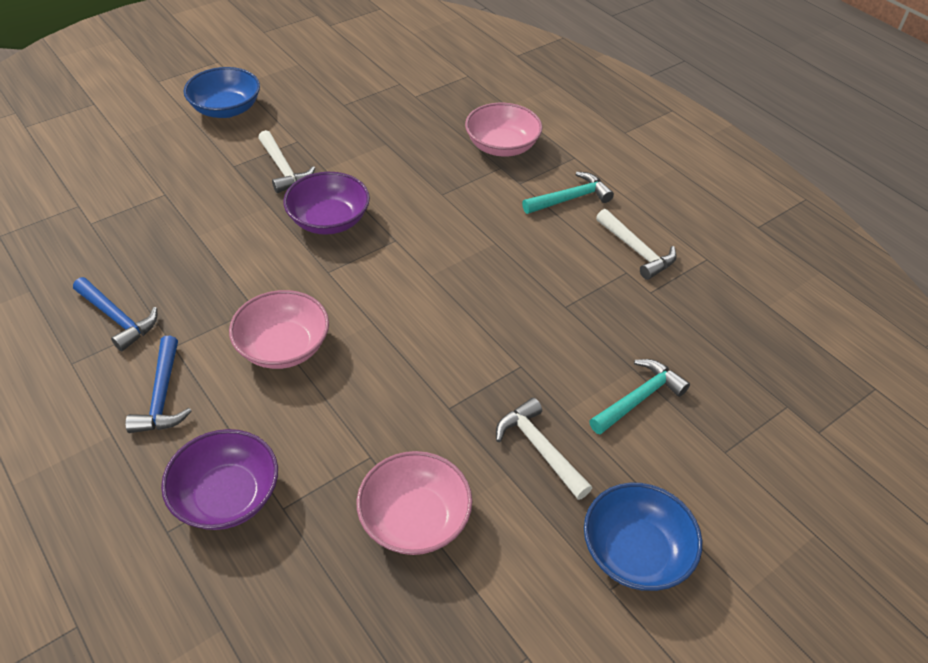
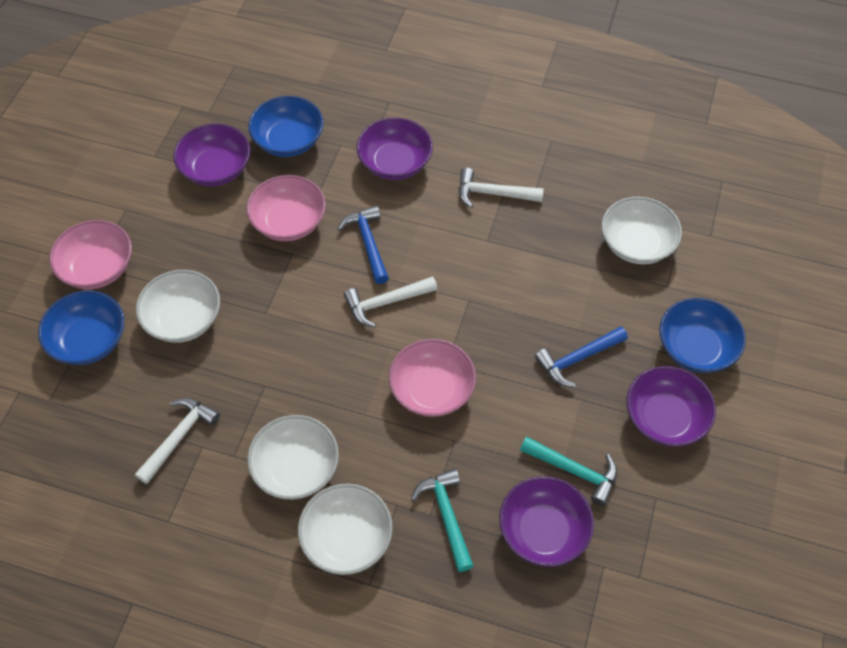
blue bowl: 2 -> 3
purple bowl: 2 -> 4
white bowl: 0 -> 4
* * *
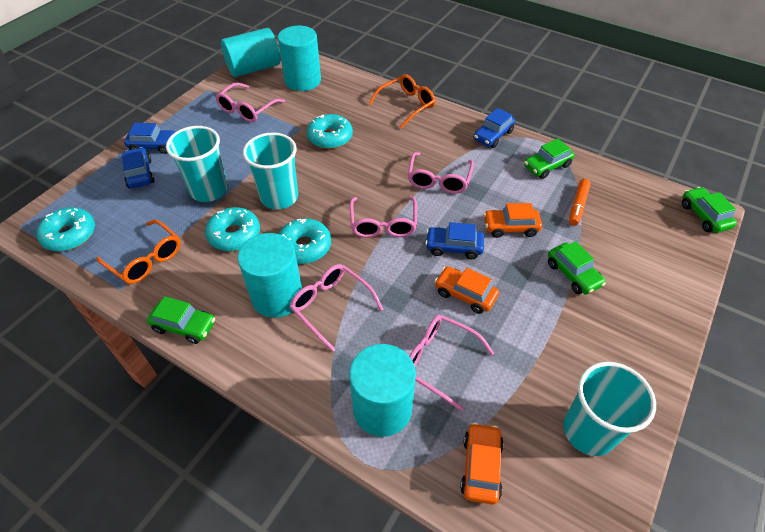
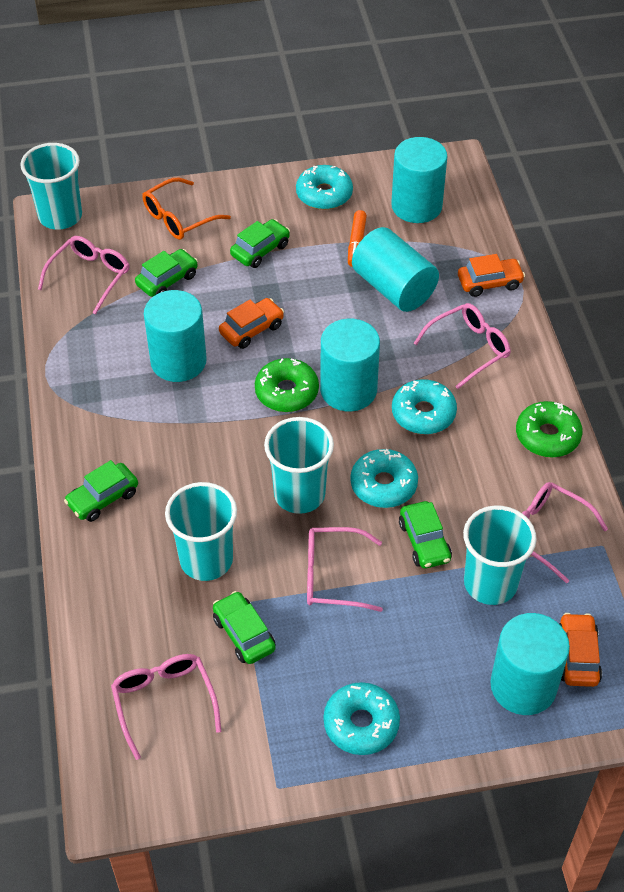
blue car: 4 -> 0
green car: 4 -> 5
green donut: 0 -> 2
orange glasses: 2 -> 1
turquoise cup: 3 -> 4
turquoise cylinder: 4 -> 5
...
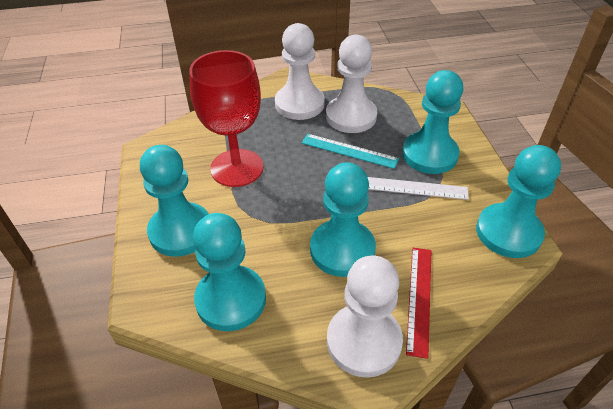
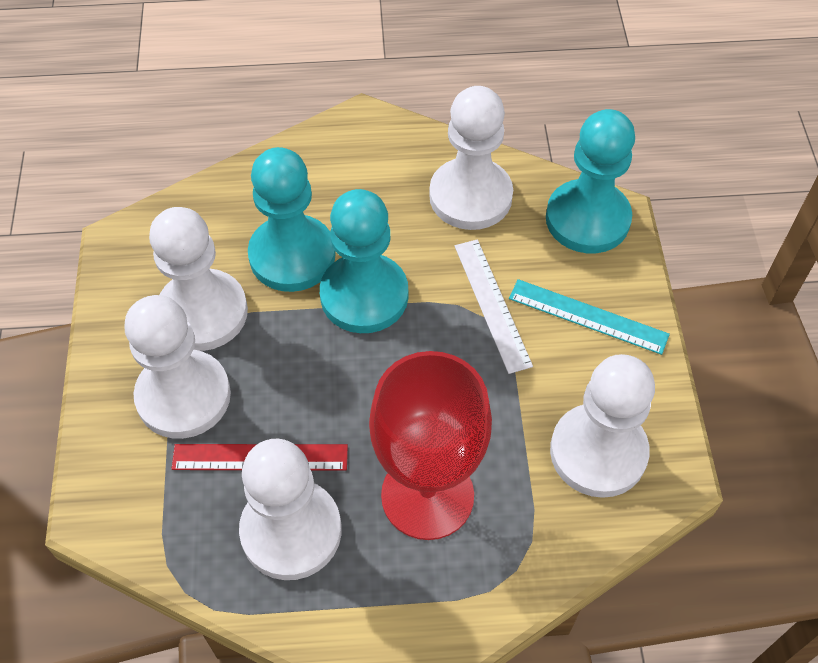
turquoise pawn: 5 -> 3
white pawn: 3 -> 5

### What is needed
Lines of the listing above that include the string "turquoise" should each be copied.

### Result
turquoise cup: 3 -> 4
turquoise cylinder: 4 -> 5
turquoise pawn: 5 -> 3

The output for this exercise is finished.